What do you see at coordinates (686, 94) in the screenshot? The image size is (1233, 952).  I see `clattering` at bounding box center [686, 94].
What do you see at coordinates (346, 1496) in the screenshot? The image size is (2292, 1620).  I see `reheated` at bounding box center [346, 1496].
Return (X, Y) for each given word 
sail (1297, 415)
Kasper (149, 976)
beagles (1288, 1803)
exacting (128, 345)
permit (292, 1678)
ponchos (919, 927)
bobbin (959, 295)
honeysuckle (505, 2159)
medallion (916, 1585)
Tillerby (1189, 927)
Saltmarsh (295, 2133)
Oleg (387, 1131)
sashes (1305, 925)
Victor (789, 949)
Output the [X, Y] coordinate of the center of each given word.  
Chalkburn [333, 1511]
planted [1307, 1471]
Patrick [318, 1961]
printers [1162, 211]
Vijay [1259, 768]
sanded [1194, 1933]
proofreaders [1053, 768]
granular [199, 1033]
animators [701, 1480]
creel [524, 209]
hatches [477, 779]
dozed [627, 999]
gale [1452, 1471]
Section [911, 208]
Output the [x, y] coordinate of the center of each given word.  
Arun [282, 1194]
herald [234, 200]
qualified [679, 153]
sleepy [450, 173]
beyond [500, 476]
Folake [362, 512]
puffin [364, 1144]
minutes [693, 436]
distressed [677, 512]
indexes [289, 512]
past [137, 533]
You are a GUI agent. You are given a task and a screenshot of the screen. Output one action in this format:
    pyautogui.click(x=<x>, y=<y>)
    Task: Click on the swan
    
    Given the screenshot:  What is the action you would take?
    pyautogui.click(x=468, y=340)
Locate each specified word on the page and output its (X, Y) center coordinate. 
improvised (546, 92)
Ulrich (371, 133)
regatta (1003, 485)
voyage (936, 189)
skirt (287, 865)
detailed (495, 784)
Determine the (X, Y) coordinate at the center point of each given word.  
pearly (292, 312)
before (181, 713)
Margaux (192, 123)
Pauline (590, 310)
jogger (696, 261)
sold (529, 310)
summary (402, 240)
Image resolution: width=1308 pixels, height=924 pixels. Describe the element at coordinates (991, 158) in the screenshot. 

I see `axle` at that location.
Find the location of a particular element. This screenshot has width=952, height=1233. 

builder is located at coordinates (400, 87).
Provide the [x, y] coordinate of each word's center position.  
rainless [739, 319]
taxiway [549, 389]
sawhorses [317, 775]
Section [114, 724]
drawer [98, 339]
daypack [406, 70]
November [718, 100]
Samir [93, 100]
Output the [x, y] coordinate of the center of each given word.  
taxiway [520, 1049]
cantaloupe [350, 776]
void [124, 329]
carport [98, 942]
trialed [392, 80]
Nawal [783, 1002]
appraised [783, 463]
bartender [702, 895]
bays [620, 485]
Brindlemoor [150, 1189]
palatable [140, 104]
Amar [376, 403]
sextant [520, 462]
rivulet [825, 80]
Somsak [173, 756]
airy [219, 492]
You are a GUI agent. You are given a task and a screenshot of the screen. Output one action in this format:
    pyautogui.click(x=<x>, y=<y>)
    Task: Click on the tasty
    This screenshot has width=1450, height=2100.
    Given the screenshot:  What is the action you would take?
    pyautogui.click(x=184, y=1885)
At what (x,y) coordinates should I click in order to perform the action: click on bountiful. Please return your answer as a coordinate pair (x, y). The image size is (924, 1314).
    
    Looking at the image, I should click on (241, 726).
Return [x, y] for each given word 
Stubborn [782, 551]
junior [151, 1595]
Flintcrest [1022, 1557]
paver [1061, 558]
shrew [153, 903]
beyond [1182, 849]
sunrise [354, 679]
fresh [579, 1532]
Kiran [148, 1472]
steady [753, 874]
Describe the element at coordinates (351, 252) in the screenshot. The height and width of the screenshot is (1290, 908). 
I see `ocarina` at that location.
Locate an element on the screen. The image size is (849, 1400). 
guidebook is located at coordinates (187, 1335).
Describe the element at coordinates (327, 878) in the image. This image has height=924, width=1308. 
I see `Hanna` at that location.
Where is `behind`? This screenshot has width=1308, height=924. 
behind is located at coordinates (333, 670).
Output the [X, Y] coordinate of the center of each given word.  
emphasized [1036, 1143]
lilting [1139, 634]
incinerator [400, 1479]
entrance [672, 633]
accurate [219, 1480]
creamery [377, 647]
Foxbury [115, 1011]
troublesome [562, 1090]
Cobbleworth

• • • •

**PROBLEM TO WORK ON:** Can you repeat the data word for word, from its first line through the line holding "puffin [364, 1144]", both included?

**RESPONSE BELOW:**
What do you see at coordinates (686, 94) in the screenshot? The image size is (1233, 952).  I see `clattering` at bounding box center [686, 94].
What do you see at coordinates (346, 1496) in the screenshot? The image size is (2292, 1620).  I see `reheated` at bounding box center [346, 1496].
Return (X, Y) for each given word 
sail (1297, 415)
Kasper (149, 976)
beagles (1288, 1803)
exacting (128, 345)
permit (292, 1678)
ponchos (919, 927)
bobbin (959, 295)
honeysuckle (505, 2159)
medallion (916, 1585)
Tillerby (1189, 927)
Saltmarsh (295, 2133)
Oleg (387, 1131)
sashes (1305, 925)
Victor (789, 949)
Output the [X, Y] coordinate of the center of each given word.  
Chalkburn [333, 1511]
planted [1307, 1471]
Patrick [318, 1961]
printers [1162, 211]
Vijay [1259, 768]
sanded [1194, 1933]
proofreaders [1053, 768]
granular [199, 1033]
animators [701, 1480]
creel [524, 209]
hatches [477, 779]
dozed [627, 999]
gale [1452, 1471]
Section [911, 208]
Output the [x, y] coordinate of the center of each given word.  
Arun [282, 1194]
herald [234, 200]
qualified [679, 153]
sleepy [450, 173]
beyond [500, 476]
Folake [362, 512]
puffin [364, 1144]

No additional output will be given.